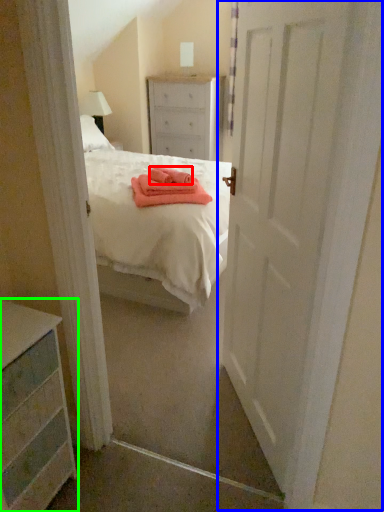
Question: Which object is positioned farthest from cloth (highlighted by a red box)? Select from door (highlighted by a blue box) and chest of drawers (highlighted by a green box).

Choices:
 (A) door
 (B) chest of drawers

Answer: (B)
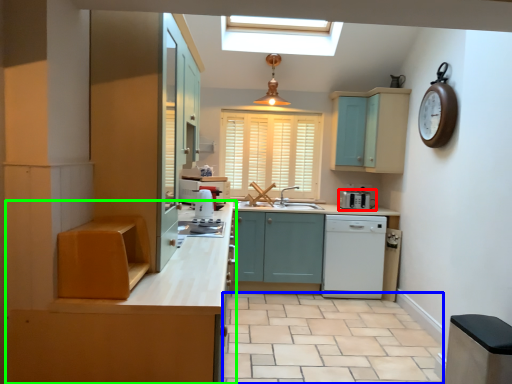
Question: Considering the real-world distances, which object is closest to kitchen appliance (highlighted by a red box)? tile (highlighted by a blue box) or cabinetry (highlighted by a green box).

Choices:
 (A) tile
 (B) cabinetry

Answer: (A)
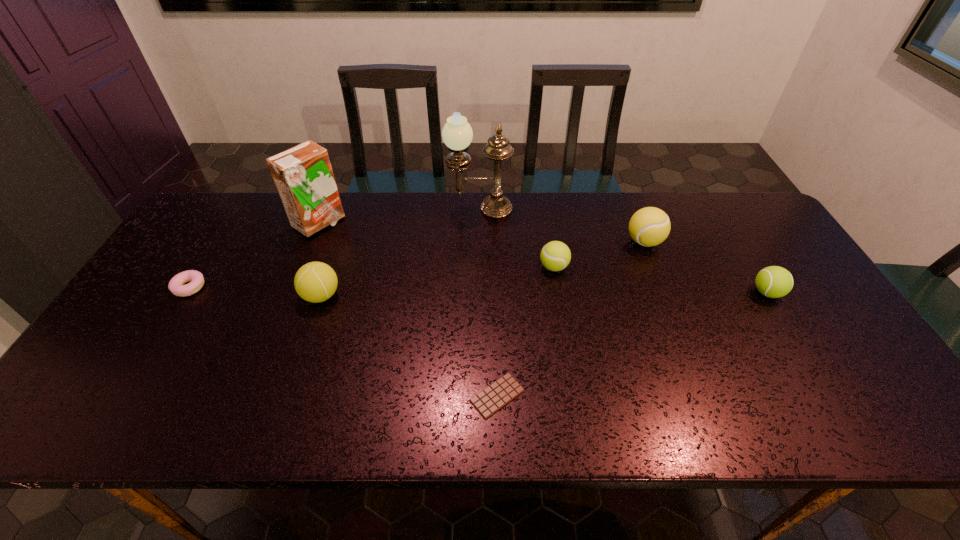
Locate an element on the screen. Image resolution: width=960 pixels, height=540 pixels. empty space between the second shortest object and the rightmost tennis ball is located at coordinates (478, 290).

Where is `object that is the closest to the leftmost object`? The width and height of the screenshot is (960, 540). object that is the closest to the leftmost object is located at coordinates (303, 176).

The width and height of the screenshot is (960, 540). In order to click on object that can be found as the second closest to the leftmost tennis ball in this screenshot , I will do `click(176, 286)`.

Image resolution: width=960 pixels, height=540 pixels. I want to click on tennis ball that is the fourth nearest to the candy bar, so click(x=773, y=281).

At what (x,y) coordinates should I click in order to perform the action: click on tennis ball that can be found as the third closest to the leftmost tennis ball. Please return your answer as a coordinate pair (x, y). The height and width of the screenshot is (540, 960). Looking at the image, I should click on (773, 281).

You are a GUI agent. You are given a task and a screenshot of the screen. Output one action in this format:
    pyautogui.click(x=<x>, y=<y>)
    Task: Click on the free location that satisfies the following two spatial constraints: 1. on the front side of the oil lamp; 2. on the straw side of the second tallest object
    This screenshot has width=960, height=540.
    Given the screenshot: What is the action you would take?
    pyautogui.click(x=479, y=224)

Locate an element on the screen. This screenshot has height=540, width=960. free space that satisfies the following two spatial constraints: 1. on the straw side of the second tallest object; 2. on the front side of the leftmost object is located at coordinates (293, 288).

Identify the location of free space that satisfies the following two spatial constraints: 1. on the straw side of the rightmost object; 2. on the right side of the carton. (291, 293).

Image resolution: width=960 pixels, height=540 pixels. What are the coordinates of `free location that satisfies the following two spatial constraints: 1. on the straw side of the carton; 2. on the left side of the second farthest tennis ball` in the screenshot? It's located at (301, 267).

Locate an element on the screen. free space in the image that satisfies the following two spatial constraints: 1. on the back side of the leftmost tennis ball; 2. on the right side of the rightmost tennis ball is located at coordinates (323, 293).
+++
WHAT YOU NEED TO DO
Reproduce word for word the lines starting at the one containing "Question: Considering the" and ending at the one containing "Answer: (A)", both of those lines included.

RESULT OF THIS EXERCISE
Question: Considering the real-world distances, which object is closest to kitchen appliance (highlighted by a red box)? tile (highlighted by a blue box) or cabinetry (highlighted by a green box).

Choices:
 (A) tile
 (B) cabinetry

Answer: (A)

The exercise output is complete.